# Exercise brief
Give again, exactly as written, each line of the material below starting at the line that contains "(240, 213) = (322, 189): none -> orange cake" and ending at the line that contains "(637, 267) = (886, 116): green". Both ends count, and no other line does.

*** Block opens ***

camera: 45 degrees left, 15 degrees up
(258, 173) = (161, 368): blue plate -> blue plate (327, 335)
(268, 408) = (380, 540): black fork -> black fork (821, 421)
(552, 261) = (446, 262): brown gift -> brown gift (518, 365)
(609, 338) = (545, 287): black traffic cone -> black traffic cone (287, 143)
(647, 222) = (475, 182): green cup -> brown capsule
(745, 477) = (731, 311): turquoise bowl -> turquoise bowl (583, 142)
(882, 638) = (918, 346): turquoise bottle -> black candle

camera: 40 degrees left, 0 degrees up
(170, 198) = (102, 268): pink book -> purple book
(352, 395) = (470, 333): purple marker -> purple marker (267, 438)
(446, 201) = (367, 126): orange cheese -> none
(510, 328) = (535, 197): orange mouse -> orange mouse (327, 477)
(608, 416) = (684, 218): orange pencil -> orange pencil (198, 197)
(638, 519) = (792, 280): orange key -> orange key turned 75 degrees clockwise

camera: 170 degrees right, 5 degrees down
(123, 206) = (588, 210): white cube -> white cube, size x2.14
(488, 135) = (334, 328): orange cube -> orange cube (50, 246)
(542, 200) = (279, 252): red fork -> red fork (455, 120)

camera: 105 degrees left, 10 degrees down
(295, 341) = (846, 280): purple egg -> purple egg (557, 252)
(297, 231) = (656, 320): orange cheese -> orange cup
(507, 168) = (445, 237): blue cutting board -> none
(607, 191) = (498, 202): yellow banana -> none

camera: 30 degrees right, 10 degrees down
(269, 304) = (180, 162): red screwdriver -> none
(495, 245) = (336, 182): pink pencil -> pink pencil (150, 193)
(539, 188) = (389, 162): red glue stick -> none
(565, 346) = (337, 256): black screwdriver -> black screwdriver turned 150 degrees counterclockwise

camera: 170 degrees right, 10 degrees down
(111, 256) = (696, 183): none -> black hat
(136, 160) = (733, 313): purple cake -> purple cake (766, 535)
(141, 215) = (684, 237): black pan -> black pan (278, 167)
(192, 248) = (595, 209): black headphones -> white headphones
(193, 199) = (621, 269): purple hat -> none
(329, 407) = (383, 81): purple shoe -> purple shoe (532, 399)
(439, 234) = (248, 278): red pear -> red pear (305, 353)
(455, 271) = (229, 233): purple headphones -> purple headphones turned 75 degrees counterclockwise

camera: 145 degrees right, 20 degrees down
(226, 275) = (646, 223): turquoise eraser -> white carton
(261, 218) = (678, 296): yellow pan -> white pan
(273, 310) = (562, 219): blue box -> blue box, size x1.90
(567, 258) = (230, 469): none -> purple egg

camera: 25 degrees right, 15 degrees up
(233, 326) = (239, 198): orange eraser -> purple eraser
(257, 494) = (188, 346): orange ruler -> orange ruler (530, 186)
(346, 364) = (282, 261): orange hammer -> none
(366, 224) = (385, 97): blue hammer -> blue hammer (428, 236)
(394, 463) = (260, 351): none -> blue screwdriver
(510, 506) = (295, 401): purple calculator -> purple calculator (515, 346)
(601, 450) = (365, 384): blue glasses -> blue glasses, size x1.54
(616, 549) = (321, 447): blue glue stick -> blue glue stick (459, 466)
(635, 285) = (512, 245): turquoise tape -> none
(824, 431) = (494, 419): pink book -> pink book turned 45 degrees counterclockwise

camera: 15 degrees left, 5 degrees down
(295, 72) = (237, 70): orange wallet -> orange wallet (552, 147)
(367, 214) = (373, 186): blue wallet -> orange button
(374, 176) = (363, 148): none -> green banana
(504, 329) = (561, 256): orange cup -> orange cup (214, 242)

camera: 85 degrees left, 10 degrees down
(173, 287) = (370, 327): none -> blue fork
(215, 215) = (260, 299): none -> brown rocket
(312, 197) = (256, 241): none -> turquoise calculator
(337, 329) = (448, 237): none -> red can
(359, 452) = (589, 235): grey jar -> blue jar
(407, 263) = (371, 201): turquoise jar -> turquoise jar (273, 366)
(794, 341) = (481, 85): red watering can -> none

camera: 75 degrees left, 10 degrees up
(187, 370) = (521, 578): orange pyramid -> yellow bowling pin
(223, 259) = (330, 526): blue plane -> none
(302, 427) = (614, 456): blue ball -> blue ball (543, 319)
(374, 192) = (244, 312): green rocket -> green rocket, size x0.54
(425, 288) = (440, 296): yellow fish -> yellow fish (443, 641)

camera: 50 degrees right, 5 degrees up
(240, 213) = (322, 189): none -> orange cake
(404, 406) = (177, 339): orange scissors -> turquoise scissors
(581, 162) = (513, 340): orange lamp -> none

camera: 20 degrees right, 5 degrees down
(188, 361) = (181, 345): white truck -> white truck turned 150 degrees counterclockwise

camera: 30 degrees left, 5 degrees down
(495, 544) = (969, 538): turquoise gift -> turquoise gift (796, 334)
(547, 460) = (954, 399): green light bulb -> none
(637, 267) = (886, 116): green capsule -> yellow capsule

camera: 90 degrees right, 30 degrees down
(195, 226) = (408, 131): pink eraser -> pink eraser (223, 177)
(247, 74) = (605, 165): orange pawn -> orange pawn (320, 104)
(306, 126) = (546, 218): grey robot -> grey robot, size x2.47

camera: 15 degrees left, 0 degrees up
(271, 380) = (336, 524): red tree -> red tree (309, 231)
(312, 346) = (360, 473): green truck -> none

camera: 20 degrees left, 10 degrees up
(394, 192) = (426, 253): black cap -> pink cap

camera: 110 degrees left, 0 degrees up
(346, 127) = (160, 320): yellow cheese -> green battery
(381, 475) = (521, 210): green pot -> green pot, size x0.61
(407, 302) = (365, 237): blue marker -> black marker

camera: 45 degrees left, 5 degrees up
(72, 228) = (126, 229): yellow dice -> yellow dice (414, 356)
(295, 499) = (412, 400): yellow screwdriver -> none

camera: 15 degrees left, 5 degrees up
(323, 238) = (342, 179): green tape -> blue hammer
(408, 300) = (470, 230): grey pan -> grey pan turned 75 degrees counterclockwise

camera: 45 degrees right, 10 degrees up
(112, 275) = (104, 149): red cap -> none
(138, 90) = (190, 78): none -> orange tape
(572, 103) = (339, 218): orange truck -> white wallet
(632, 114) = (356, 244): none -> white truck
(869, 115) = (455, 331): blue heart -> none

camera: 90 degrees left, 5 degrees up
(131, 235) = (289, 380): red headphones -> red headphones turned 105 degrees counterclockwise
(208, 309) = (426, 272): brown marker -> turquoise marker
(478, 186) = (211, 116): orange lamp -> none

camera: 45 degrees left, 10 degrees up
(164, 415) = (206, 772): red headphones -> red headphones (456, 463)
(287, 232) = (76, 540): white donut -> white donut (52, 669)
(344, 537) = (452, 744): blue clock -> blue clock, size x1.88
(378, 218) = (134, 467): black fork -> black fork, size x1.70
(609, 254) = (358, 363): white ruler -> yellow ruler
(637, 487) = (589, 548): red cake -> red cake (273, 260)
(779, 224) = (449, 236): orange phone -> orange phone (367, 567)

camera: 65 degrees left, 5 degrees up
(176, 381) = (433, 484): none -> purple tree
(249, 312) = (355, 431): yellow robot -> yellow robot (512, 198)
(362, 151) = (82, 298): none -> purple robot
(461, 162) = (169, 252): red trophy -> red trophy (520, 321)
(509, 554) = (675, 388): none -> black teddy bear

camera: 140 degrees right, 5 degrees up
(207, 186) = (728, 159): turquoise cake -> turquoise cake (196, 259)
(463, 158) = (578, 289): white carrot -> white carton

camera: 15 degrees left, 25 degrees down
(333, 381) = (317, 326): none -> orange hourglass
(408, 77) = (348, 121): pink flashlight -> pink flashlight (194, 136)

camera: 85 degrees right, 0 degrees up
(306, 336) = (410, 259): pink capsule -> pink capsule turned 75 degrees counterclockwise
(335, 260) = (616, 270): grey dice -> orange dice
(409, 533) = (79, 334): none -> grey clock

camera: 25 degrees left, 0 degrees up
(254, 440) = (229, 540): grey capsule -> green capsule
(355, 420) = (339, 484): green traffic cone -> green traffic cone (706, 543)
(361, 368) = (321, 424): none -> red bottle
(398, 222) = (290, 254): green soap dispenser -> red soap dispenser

*** Block closes ***

# Expected answer
(240, 213) = (322, 189): none -> orange cake
(404, 406) = (177, 339): orange scissors -> turquoise scissors
(581, 162) = (513, 340): orange lamp -> none

camera: 20 degrees right, 5 degrees down
(188, 361) = (181, 345): white truck -> white truck turned 150 degrees counterclockwise

camera: 30 degrees left, 5 degrees down
(495, 544) = (969, 538): turquoise gift -> turquoise gift (796, 334)
(547, 460) = (954, 399): green light bulb -> none
(637, 267) = (886, 116): green capsule -> yellow capsule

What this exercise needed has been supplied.